Task statement ▸ Reproduce the listing that follows, unchanged and complete.
- - -
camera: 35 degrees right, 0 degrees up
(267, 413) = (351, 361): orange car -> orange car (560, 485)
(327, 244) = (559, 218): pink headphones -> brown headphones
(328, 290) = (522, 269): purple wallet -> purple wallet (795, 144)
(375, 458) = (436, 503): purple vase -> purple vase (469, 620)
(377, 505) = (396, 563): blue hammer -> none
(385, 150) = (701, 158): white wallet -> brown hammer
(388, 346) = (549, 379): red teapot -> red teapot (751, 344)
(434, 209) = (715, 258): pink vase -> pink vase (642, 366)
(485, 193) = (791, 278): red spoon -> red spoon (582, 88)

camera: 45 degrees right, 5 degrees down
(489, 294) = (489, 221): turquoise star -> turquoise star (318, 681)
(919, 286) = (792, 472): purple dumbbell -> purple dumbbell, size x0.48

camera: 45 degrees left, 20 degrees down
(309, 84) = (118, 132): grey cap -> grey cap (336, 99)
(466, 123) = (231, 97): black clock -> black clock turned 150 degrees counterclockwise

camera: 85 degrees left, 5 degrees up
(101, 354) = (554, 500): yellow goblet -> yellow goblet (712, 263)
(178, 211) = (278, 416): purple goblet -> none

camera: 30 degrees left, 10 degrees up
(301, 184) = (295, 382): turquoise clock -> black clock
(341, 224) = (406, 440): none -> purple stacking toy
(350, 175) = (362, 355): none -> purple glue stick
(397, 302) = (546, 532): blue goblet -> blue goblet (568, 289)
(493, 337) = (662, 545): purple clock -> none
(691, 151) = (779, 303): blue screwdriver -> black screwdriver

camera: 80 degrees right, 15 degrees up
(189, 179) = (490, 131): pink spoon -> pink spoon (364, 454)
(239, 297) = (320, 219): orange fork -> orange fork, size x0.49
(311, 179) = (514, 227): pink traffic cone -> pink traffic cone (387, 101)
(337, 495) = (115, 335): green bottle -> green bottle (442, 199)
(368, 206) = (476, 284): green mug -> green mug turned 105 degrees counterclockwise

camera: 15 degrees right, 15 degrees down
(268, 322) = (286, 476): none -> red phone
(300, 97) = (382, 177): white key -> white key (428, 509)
- - -
Solved exercise ▸
camera: 35 degrees right, 0 degrees up
(267, 413) = (351, 361): orange car -> orange car (560, 485)
(327, 244) = (559, 218): pink headphones -> brown headphones
(328, 290) = (522, 269): purple wallet -> purple wallet (795, 144)
(375, 458) = (436, 503): purple vase -> purple vase (469, 620)
(377, 505) = (396, 563): blue hammer -> none
(385, 150) = (701, 158): white wallet -> brown hammer
(388, 346) = (549, 379): red teapot -> red teapot (751, 344)
(434, 209) = (715, 258): pink vase -> pink vase (642, 366)
(485, 193) = (791, 278): red spoon -> red spoon (582, 88)

camera: 45 degrees right, 5 degrees down
(489, 294) = (489, 221): turquoise star -> turquoise star (318, 681)
(919, 286) = (792, 472): purple dumbbell -> purple dumbbell, size x0.48

camera: 45 degrees left, 20 degrees down
(309, 84) = (118, 132): grey cap -> grey cap (336, 99)
(466, 123) = (231, 97): black clock -> black clock turned 150 degrees counterclockwise

camera: 85 degrees left, 5 degrees up
(101, 354) = (554, 500): yellow goblet -> yellow goblet (712, 263)
(178, 211) = (278, 416): purple goblet -> none

camera: 30 degrees left, 10 degrees up
(301, 184) = (295, 382): turquoise clock -> black clock
(341, 224) = (406, 440): none -> purple stacking toy
(350, 175) = (362, 355): none -> purple glue stick
(397, 302) = (546, 532): blue goblet -> blue goblet (568, 289)
(493, 337) = (662, 545): purple clock -> none
(691, 151) = (779, 303): blue screwdriver -> black screwdriver

camera: 80 degrees right, 15 degrees up
(189, 179) = (490, 131): pink spoon -> pink spoon (364, 454)
(239, 297) = (320, 219): orange fork -> orange fork, size x0.49
(311, 179) = (514, 227): pink traffic cone -> pink traffic cone (387, 101)
(337, 495) = (115, 335): green bottle -> green bottle (442, 199)
(368, 206) = (476, 284): green mug -> green mug turned 105 degrees counterclockwise

camera: 15 degrees right, 15 degrees down
(268, 322) = (286, 476): none -> red phone
(300, 97) = (382, 177): white key -> white key (428, 509)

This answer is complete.